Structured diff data
--------------------

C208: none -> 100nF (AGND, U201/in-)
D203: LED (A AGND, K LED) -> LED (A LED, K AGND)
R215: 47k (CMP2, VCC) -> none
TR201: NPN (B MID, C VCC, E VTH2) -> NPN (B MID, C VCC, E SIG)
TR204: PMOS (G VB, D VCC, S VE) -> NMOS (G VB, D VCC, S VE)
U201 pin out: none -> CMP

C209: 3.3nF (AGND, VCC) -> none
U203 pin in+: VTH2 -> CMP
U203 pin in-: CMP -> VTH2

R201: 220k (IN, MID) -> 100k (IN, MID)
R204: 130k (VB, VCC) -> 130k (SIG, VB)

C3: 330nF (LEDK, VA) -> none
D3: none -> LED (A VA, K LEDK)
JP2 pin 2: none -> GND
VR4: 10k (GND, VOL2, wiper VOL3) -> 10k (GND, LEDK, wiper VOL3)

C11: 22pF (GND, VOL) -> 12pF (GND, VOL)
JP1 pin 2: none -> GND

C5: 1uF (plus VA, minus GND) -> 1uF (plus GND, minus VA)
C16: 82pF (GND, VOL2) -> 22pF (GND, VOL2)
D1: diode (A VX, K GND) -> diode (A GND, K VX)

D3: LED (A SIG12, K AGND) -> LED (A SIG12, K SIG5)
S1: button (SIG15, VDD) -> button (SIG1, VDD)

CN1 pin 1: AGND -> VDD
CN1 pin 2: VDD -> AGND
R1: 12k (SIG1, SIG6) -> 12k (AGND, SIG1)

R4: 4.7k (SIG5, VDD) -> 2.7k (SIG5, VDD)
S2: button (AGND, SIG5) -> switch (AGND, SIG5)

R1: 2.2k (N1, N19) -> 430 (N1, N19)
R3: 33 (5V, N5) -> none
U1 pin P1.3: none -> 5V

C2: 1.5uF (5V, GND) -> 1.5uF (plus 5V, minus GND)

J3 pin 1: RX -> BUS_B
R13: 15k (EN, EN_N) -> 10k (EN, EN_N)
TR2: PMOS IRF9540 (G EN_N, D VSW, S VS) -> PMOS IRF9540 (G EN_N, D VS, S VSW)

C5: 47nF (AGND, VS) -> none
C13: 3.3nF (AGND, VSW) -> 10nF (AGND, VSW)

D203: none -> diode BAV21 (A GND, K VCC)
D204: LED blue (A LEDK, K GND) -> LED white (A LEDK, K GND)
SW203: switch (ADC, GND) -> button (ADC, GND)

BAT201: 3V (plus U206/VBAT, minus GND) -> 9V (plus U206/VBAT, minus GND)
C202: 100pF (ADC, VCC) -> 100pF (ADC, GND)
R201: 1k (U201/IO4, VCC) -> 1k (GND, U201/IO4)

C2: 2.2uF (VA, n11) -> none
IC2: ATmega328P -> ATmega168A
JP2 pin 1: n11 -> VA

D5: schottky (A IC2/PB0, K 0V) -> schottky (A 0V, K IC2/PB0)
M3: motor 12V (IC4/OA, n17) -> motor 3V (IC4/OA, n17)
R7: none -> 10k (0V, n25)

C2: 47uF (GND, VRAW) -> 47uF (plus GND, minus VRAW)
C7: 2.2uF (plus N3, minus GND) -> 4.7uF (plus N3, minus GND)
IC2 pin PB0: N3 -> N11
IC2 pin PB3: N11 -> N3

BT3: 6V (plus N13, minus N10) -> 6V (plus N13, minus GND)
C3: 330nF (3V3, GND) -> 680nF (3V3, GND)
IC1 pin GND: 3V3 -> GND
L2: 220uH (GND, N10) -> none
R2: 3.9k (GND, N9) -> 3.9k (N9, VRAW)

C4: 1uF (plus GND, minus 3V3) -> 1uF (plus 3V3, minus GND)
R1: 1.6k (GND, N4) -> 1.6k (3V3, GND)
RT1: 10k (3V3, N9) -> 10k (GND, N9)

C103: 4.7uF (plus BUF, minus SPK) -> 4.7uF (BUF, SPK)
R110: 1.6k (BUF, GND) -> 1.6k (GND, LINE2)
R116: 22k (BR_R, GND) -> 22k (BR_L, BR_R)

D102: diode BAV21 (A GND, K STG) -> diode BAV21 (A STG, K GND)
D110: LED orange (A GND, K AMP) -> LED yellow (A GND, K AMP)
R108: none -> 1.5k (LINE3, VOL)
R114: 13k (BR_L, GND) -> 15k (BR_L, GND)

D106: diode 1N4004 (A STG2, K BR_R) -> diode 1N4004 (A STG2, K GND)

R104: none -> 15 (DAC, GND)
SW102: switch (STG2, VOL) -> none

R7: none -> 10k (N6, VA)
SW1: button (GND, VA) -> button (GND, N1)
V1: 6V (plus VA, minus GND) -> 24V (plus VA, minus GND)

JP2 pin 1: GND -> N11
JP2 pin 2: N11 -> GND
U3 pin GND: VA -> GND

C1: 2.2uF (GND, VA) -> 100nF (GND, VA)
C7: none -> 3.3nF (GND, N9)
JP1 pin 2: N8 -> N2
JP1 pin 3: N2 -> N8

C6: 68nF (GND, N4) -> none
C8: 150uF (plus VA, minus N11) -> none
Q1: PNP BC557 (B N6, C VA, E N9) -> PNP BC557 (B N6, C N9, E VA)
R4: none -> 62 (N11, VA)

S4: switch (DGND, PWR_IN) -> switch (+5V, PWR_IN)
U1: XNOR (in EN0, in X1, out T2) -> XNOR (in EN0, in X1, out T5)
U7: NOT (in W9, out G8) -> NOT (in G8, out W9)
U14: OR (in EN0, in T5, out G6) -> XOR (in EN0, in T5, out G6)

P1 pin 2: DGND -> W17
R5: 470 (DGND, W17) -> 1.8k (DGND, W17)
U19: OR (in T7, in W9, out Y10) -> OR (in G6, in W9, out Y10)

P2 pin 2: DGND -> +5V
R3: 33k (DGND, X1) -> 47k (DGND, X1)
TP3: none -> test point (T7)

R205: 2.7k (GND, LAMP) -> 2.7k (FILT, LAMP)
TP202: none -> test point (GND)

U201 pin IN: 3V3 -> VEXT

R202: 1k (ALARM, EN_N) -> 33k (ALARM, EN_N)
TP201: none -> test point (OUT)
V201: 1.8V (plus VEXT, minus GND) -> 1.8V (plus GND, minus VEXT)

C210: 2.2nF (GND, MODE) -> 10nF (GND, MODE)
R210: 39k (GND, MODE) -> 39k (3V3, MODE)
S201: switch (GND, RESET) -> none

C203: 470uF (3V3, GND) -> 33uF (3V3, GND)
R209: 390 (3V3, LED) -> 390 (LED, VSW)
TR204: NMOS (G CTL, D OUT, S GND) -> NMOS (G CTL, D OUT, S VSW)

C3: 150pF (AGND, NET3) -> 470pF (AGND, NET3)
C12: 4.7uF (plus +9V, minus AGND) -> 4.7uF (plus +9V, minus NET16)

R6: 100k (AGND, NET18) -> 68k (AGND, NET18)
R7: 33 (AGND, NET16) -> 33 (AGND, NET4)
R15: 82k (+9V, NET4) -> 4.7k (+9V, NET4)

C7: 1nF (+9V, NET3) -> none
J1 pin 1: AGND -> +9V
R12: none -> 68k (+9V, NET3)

--------------------

Assignment:
Set down again, word for word, the stretch of records from the line with "C13: 3.3nF (AGND, VSW) -> 10nF (AGND, VSW)" to the line with "IC2 pin PB3: N11 -> N3", both of those lines included.

Problem solution:
C13: 3.3nF (AGND, VSW) -> 10nF (AGND, VSW)

D203: none -> diode BAV21 (A GND, K VCC)
D204: LED blue (A LEDK, K GND) -> LED white (A LEDK, K GND)
SW203: switch (ADC, GND) -> button (ADC, GND)

BAT201: 3V (plus U206/VBAT, minus GND) -> 9V (plus U206/VBAT, minus GND)
C202: 100pF (ADC, VCC) -> 100pF (ADC, GND)
R201: 1k (U201/IO4, VCC) -> 1k (GND, U201/IO4)

C2: 2.2uF (VA, n11) -> none
IC2: ATmega328P -> ATmega168A
JP2 pin 1: n11 -> VA

D5: schottky (A IC2/PB0, K 0V) -> schottky (A 0V, K IC2/PB0)
M3: motor 12V (IC4/OA, n17) -> motor 3V (IC4/OA, n17)
R7: none -> 10k (0V, n25)

C2: 47uF (GND, VRAW) -> 47uF (plus GND, minus VRAW)
C7: 2.2uF (plus N3, minus GND) -> 4.7uF (plus N3, minus GND)
IC2 pin PB0: N3 -> N11
IC2 pin PB3: N11 -> N3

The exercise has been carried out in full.